- _WORK TASK_:
Spot each line in the records below where the word "ellipse" occurs, then copy it.

- _SUPPLIED INFORMATION_:
* * * * * * * * *
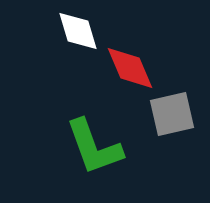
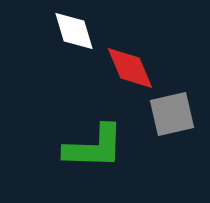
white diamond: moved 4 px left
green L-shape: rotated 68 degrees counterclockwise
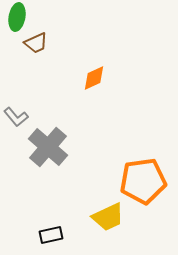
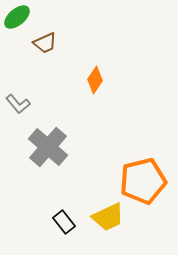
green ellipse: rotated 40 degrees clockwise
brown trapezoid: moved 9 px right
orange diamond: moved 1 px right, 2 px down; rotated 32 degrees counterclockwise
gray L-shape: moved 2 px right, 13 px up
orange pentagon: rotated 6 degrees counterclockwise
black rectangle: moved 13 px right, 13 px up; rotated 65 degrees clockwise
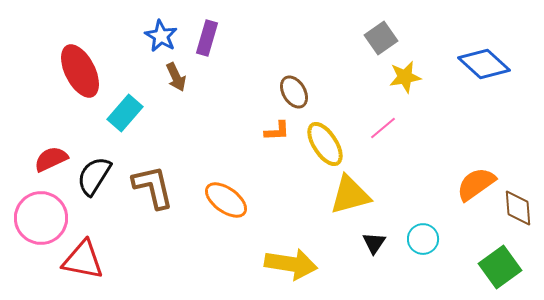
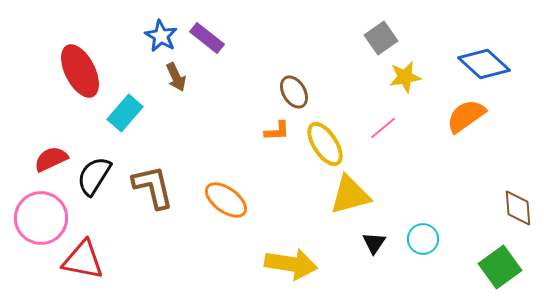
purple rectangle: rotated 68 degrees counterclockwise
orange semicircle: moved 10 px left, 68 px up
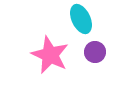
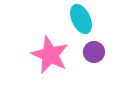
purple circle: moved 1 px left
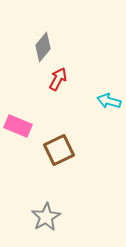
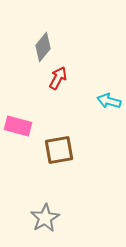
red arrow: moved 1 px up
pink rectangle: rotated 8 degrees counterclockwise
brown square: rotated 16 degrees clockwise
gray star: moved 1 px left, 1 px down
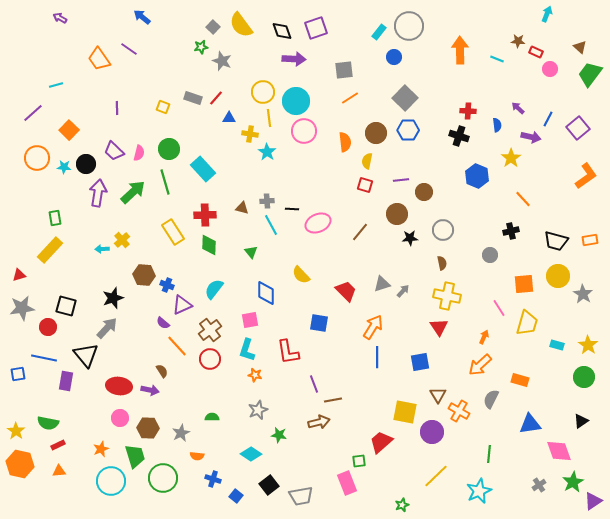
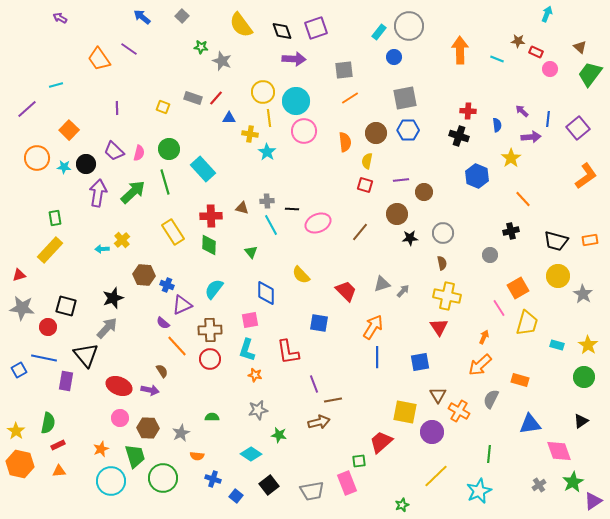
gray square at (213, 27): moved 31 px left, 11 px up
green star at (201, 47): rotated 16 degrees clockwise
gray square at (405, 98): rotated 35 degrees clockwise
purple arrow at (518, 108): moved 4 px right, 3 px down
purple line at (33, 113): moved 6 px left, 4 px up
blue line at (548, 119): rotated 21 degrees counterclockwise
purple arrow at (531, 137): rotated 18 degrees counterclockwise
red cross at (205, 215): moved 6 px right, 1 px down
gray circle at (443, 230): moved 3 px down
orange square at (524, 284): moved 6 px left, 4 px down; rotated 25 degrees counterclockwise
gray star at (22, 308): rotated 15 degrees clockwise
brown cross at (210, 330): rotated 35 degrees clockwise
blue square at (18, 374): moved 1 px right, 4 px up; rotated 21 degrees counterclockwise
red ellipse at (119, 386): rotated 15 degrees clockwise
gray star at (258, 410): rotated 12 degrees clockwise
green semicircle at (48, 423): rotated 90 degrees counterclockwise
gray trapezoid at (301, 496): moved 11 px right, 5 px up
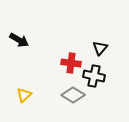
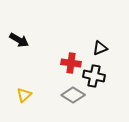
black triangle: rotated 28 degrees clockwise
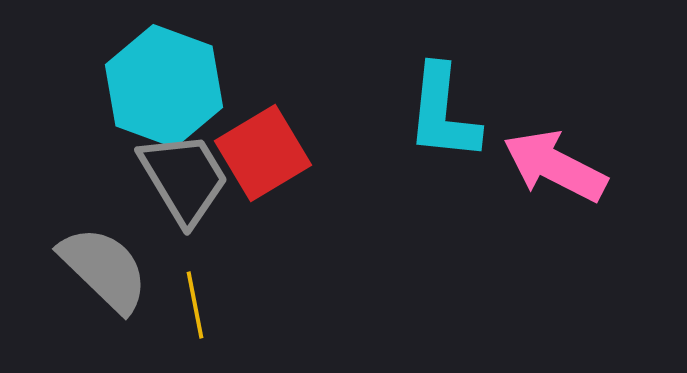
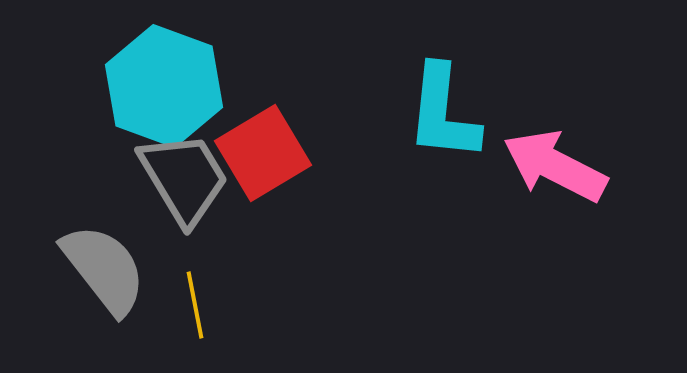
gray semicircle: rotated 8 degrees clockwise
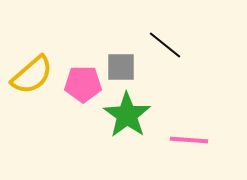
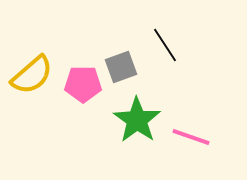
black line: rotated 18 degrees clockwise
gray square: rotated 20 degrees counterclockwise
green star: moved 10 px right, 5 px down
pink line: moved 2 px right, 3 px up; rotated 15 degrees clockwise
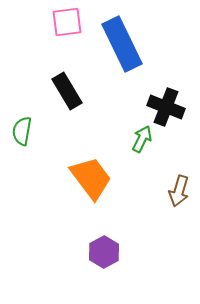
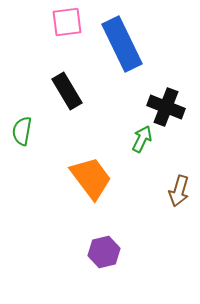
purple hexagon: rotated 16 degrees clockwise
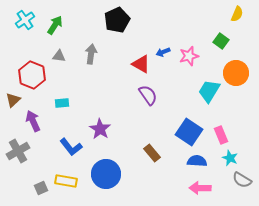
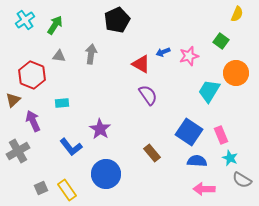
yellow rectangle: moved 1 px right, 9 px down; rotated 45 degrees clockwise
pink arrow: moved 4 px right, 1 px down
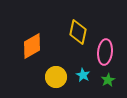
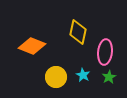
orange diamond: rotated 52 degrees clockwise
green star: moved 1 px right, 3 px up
* * * * * * * * *
- _OUTPUT FOR THIS EXERCISE_:
green ellipse: rotated 40 degrees clockwise
red ellipse at (119, 386): rotated 15 degrees clockwise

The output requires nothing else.